===== Data shown =====
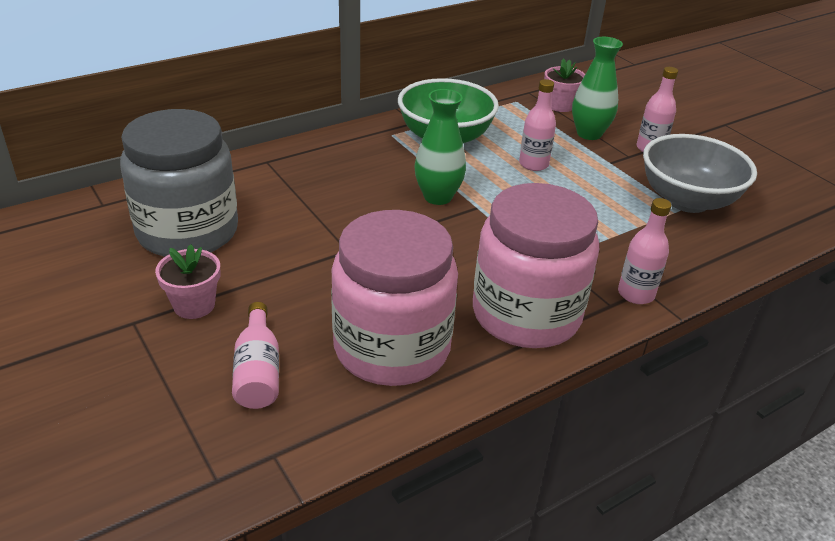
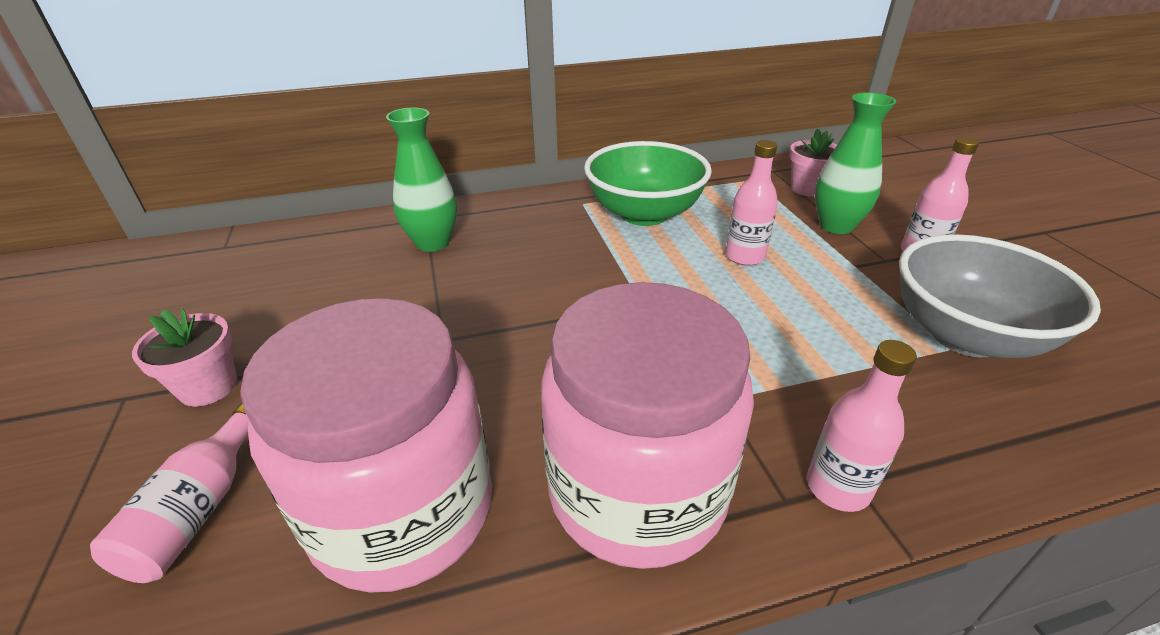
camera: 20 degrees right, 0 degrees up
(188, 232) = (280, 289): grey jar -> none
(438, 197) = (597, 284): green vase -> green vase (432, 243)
=====
(Task): Could you give the listing again exactly, minus its pictures?

(Problem solution):
camera: 20 degrees right, 0 degrees up
(188, 232) = (280, 289): grey jar -> none
(438, 197) = (597, 284): green vase -> green vase (432, 243)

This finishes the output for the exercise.